[Source material — start]

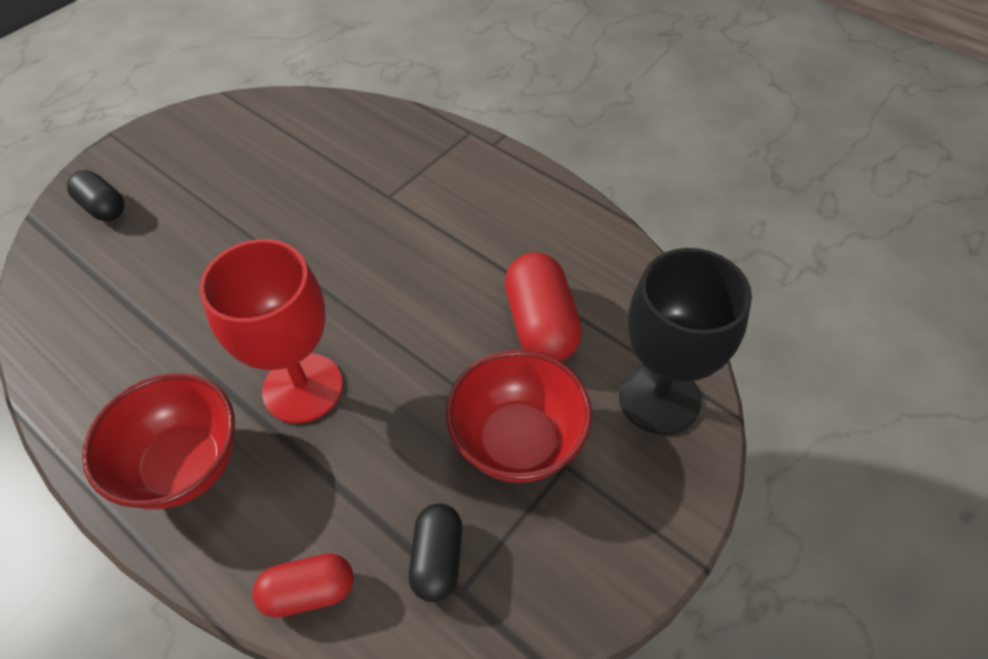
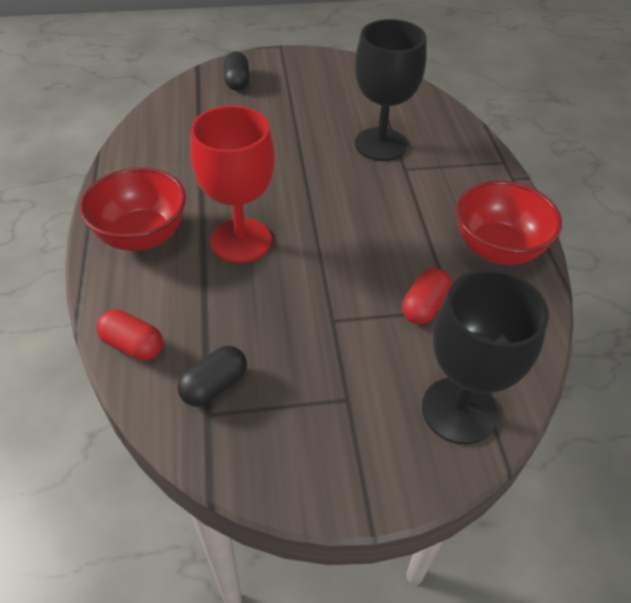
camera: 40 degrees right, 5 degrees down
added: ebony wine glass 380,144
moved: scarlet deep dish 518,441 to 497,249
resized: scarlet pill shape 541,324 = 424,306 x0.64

[Source material — finish]

▸ **Goal of the exercise**: With the pictures removed, write the listing out word for word.

▸ **Expected answer**:
camera: 40 degrees right, 5 degrees down
added: ebony wine glass 380,144
moved: scarlet deep dish 518,441 to 497,249
resized: scarlet pill shape 541,324 = 424,306 x0.64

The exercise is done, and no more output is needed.